=== RECORDS PROVIDED ===
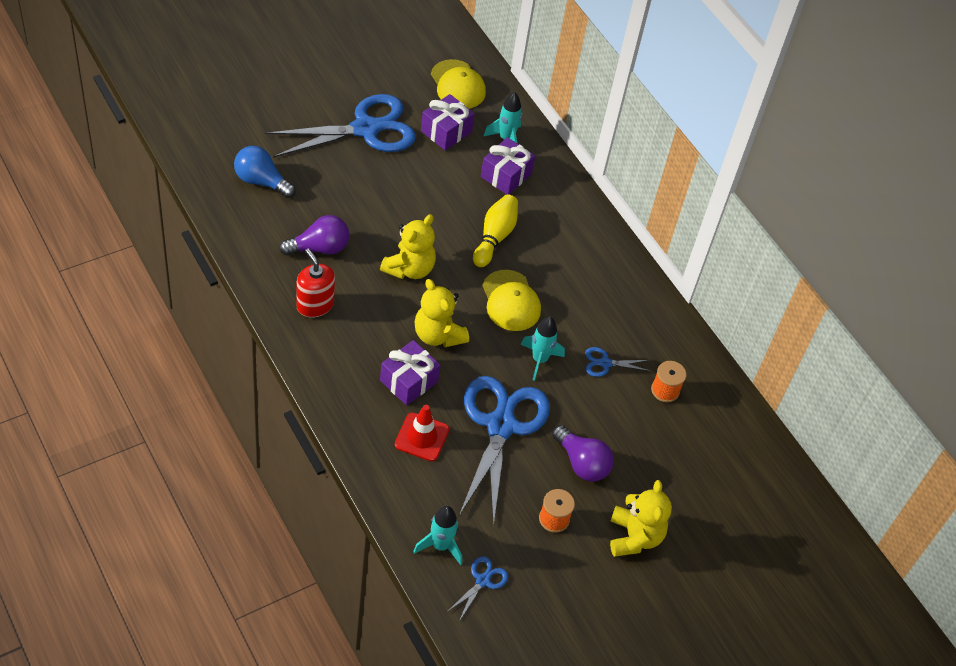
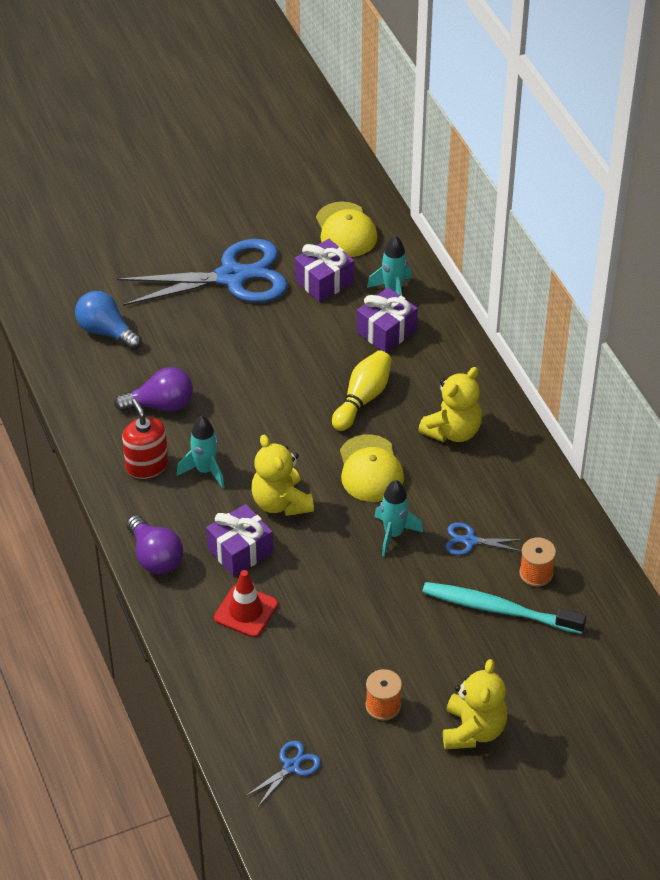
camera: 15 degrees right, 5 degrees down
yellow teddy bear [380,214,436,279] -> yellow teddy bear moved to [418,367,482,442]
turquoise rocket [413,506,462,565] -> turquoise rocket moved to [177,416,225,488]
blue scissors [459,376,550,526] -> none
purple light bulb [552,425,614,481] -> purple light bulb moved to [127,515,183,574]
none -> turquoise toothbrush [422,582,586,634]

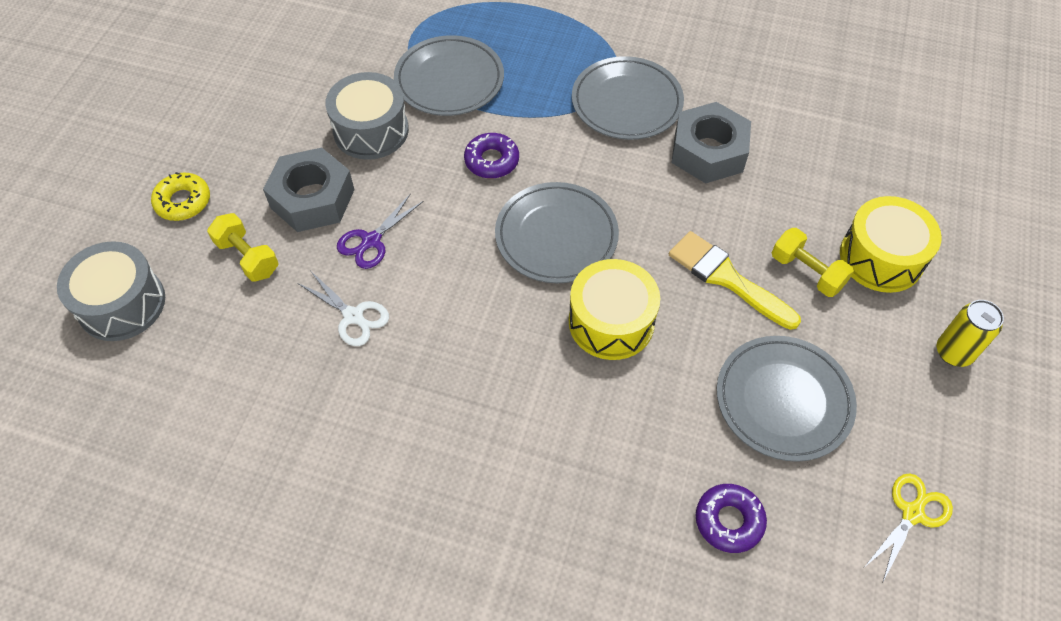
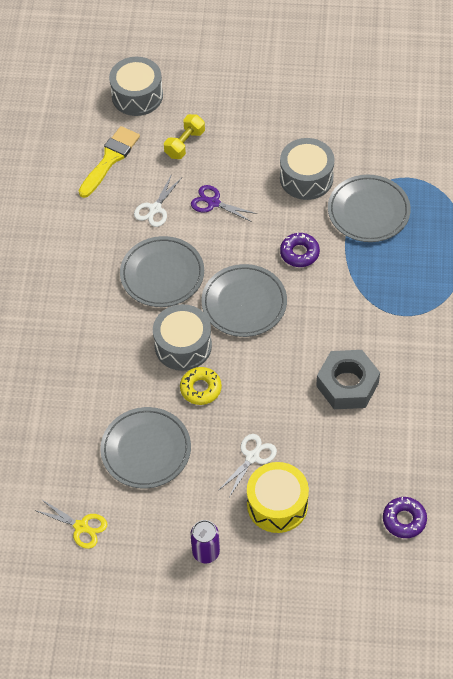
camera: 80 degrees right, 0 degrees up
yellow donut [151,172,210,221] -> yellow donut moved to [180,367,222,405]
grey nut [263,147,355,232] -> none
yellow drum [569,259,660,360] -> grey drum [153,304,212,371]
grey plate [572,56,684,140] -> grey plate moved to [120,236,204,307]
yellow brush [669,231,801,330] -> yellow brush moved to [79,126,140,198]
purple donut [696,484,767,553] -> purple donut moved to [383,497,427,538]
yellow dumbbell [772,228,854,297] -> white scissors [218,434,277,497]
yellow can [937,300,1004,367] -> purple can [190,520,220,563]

--

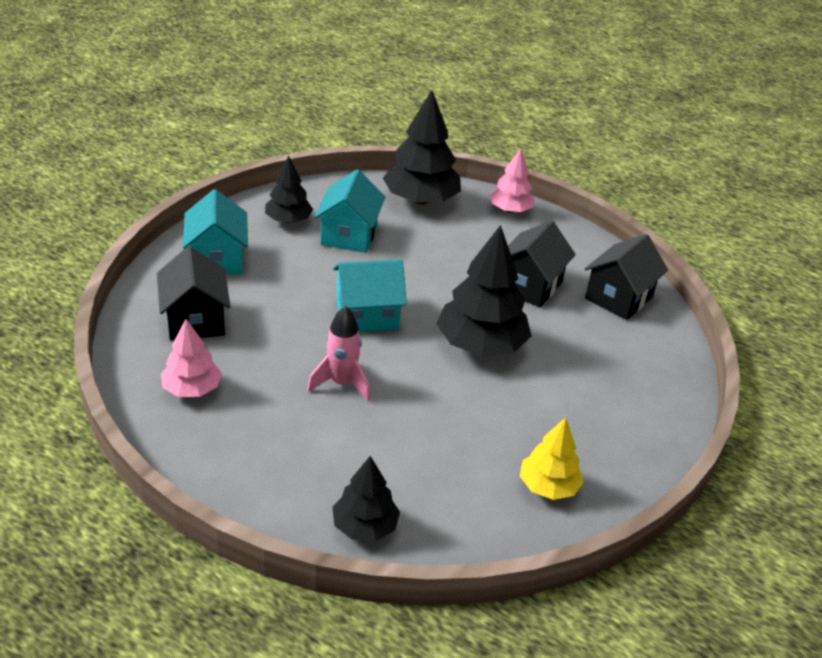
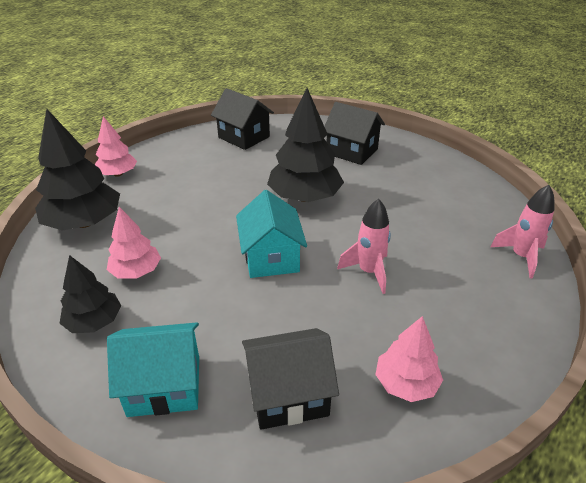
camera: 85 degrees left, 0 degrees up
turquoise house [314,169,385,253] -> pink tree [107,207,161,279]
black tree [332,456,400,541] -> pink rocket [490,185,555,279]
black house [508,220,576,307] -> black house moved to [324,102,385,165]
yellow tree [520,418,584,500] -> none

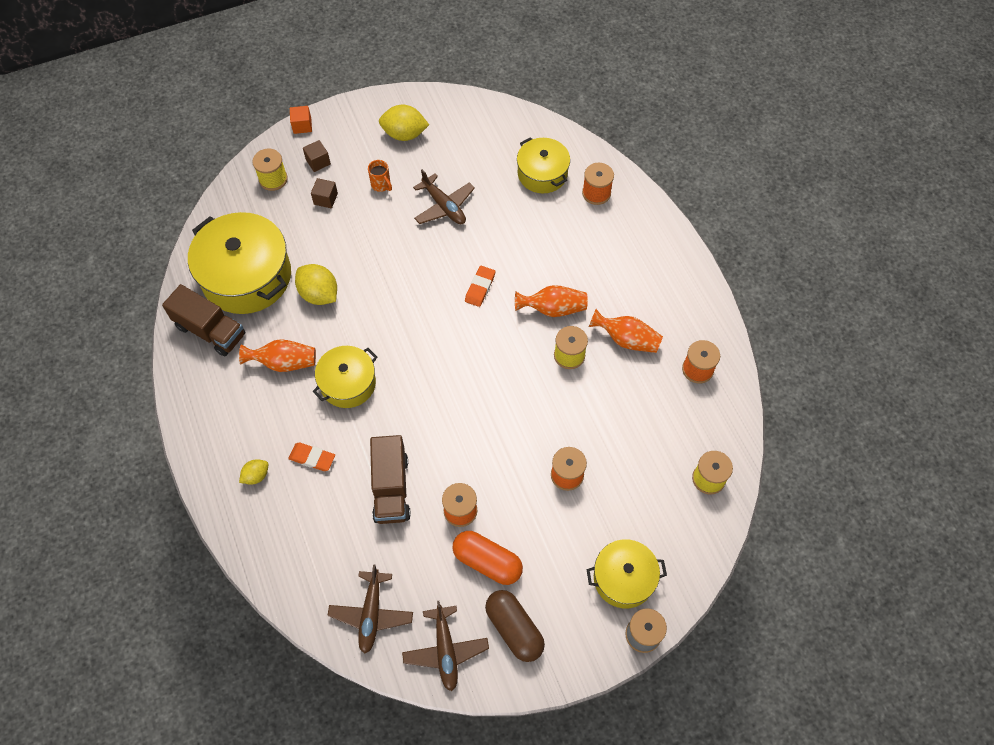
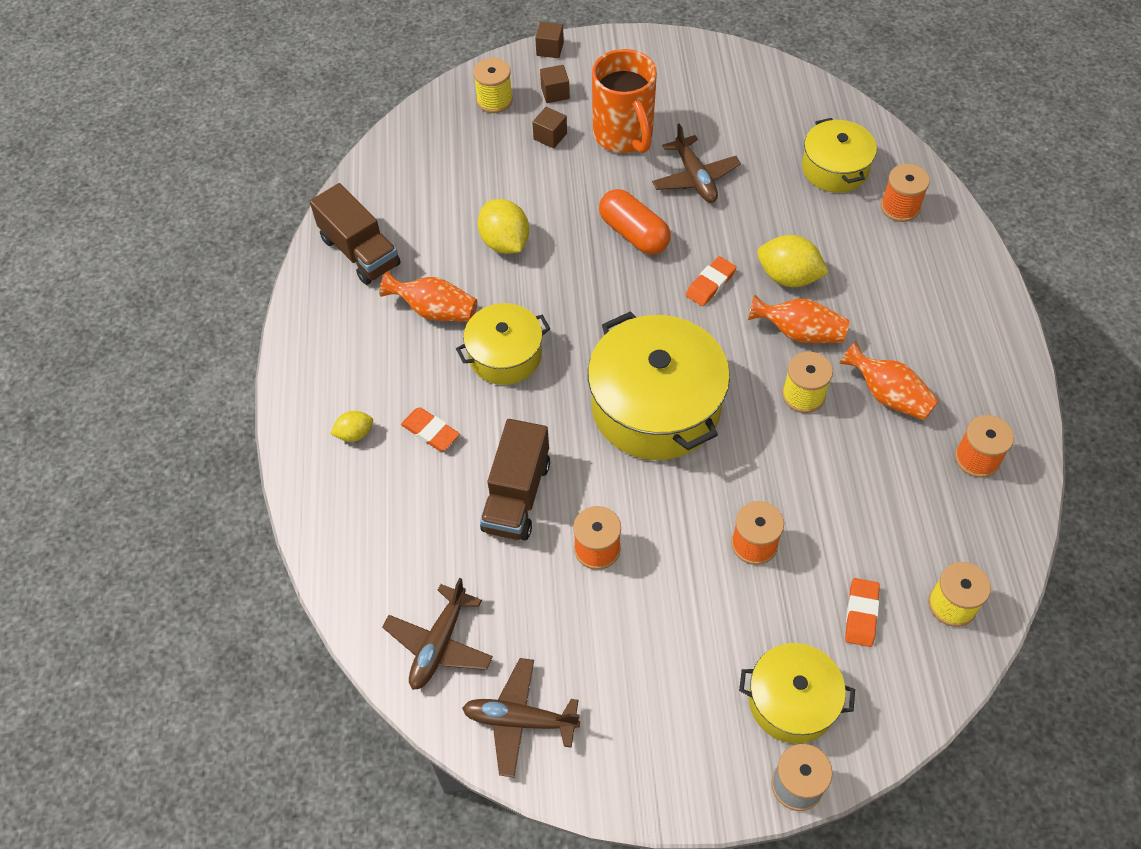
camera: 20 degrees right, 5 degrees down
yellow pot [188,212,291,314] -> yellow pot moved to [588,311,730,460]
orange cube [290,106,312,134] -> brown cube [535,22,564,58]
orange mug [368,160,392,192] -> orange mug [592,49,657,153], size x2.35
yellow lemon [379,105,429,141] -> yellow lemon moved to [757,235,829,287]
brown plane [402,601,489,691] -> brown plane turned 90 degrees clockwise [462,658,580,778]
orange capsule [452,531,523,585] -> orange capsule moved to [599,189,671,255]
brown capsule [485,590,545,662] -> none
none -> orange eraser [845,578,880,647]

---

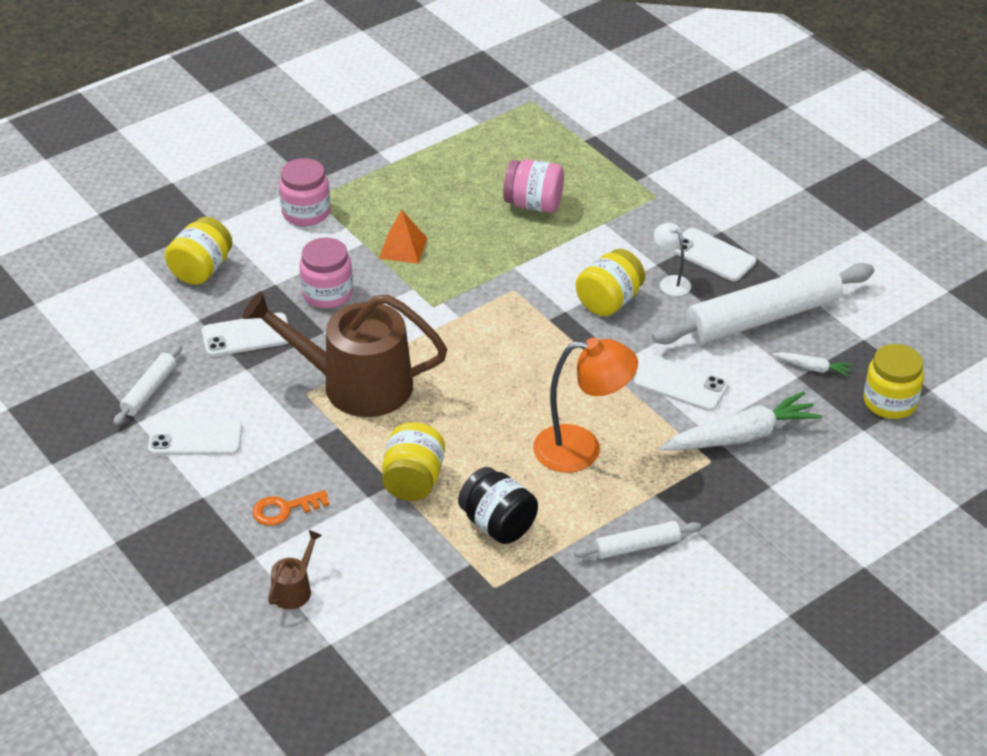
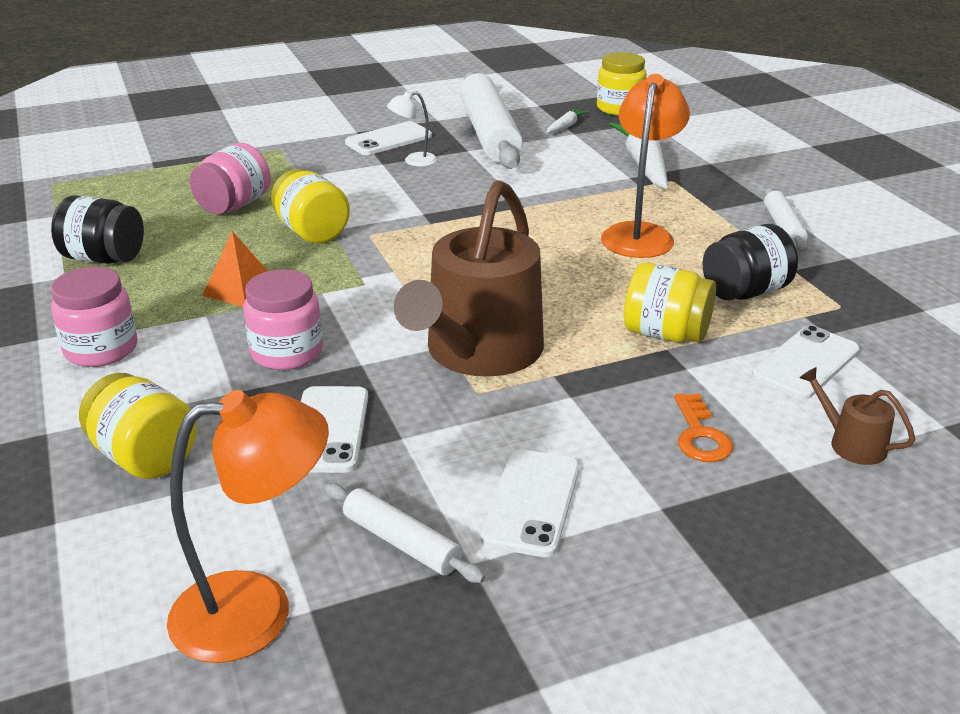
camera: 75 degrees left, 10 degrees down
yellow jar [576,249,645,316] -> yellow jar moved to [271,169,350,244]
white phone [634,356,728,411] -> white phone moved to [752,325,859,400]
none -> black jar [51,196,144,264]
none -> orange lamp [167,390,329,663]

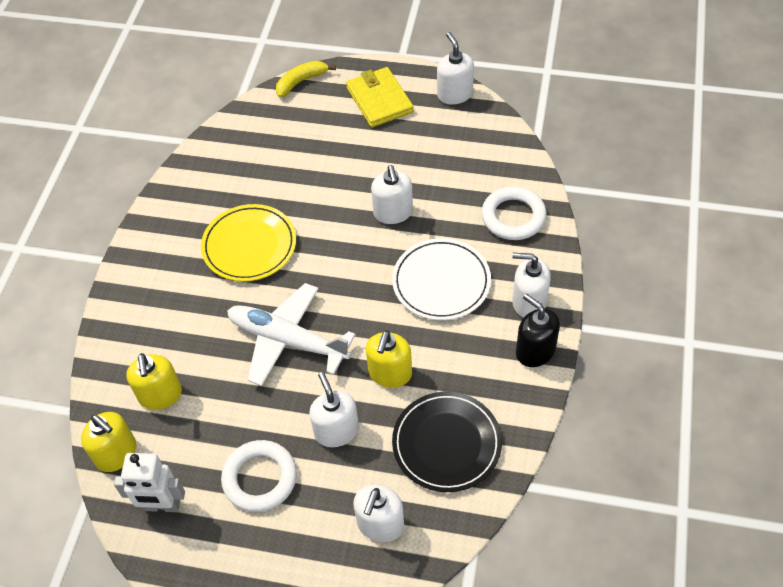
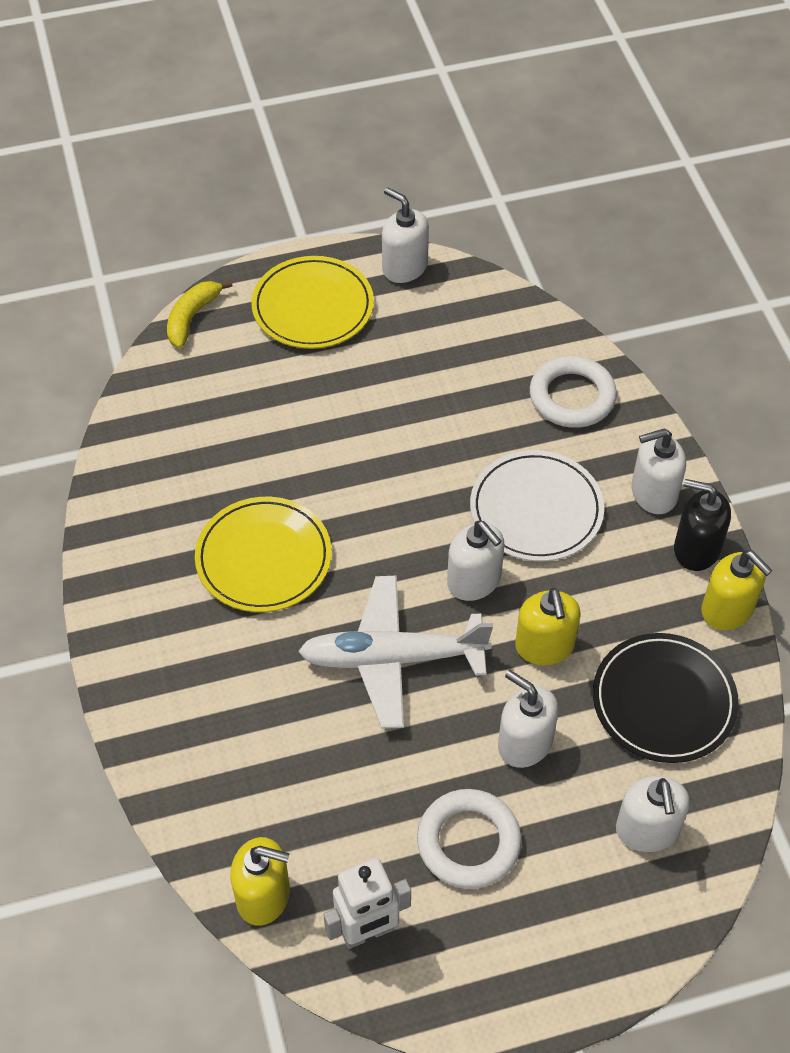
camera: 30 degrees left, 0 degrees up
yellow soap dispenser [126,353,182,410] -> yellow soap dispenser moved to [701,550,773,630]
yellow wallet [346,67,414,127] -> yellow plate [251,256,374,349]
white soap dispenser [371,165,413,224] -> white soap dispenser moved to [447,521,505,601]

=== PROMPT ===
The listing above holds a line with "camera: 15 degrees right, 5 degrees down" and a line with "none -> turquoise". Print the stretch from the first through the second, exactly and alone.

=== COMPLETED TASK ===
camera: 15 degrees right, 5 degrees down
yellow teddy bear [380,214,436,279] -> yellow teddy bear moved to [418,367,482,442]
turquoise rocket [413,506,462,565] -> turquoise rocket moved to [177,416,225,488]
blue scissors [459,376,550,526] -> none
purple light bulb [552,425,614,481] -> purple light bulb moved to [127,515,183,574]
none -> turquoise toothbrush [422,582,586,634]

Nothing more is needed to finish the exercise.